[[ The data, beginning ]]
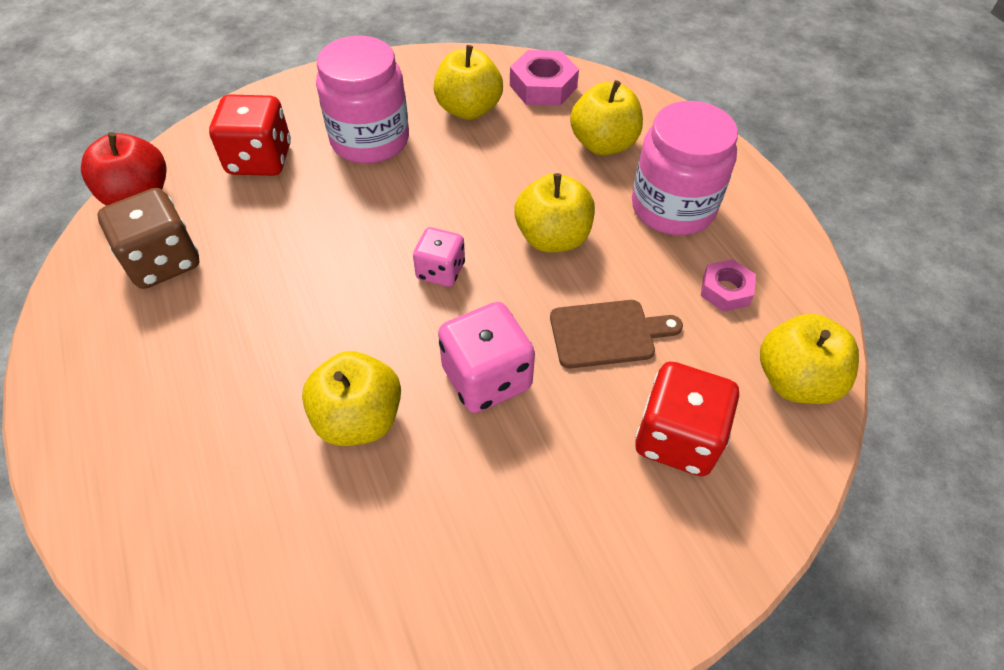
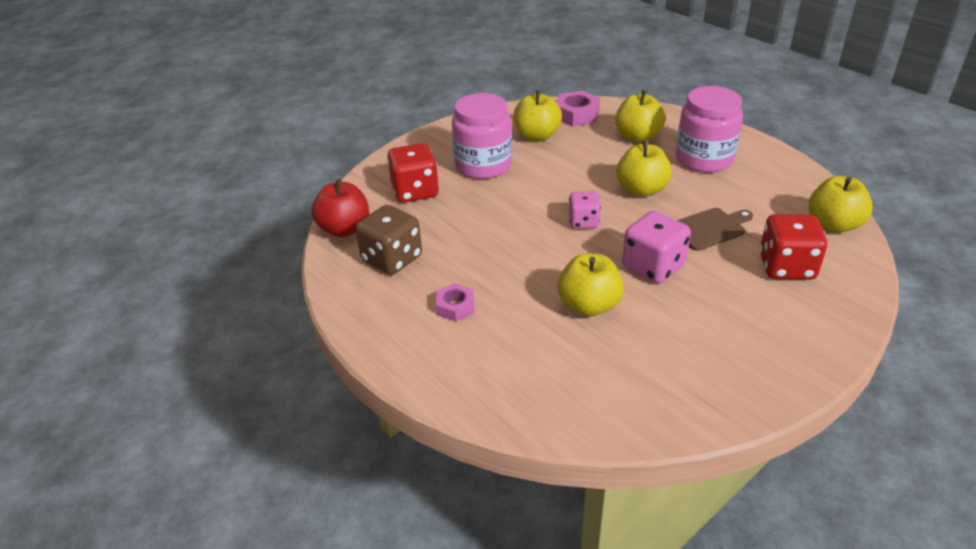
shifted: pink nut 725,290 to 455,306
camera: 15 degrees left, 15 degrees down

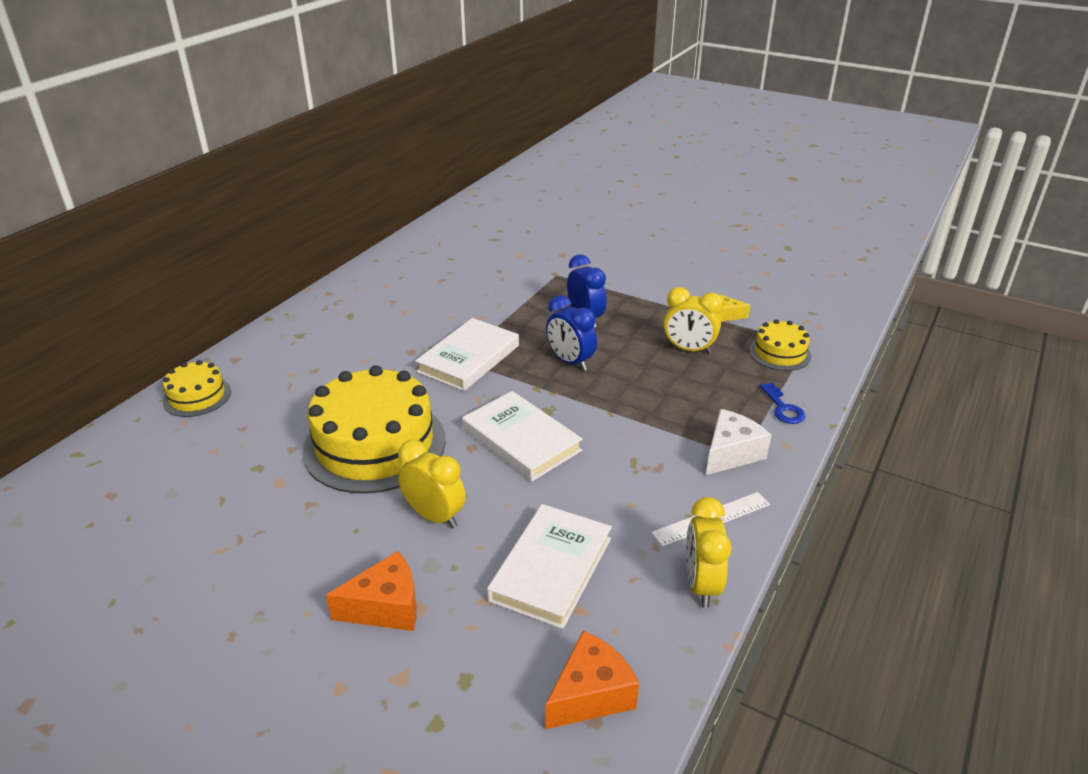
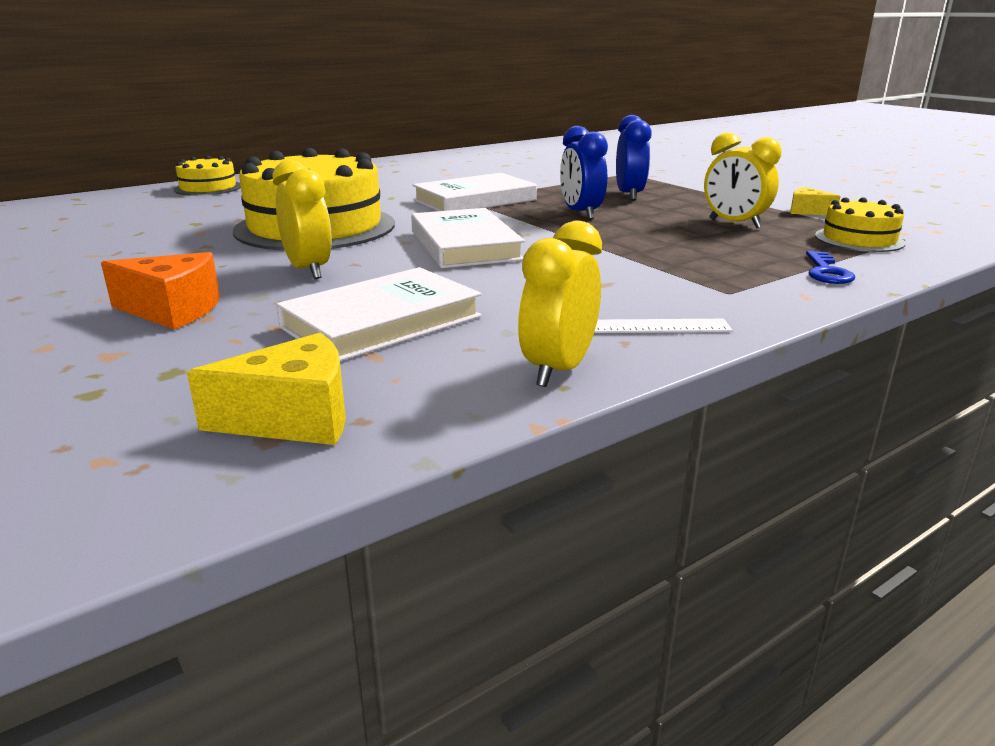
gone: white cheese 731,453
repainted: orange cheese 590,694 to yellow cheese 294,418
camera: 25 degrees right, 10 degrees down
[[ The data, end ]]
*Prompt:* The data shown above must be printed again exactly, with no images included.

*Task response:*
shifted: pink nut 725,290 to 455,306
camera: 15 degrees left, 15 degrees down

gone: white cheese 731,453
repainted: orange cheese 590,694 to yellow cheese 294,418
camera: 25 degrees right, 10 degrees down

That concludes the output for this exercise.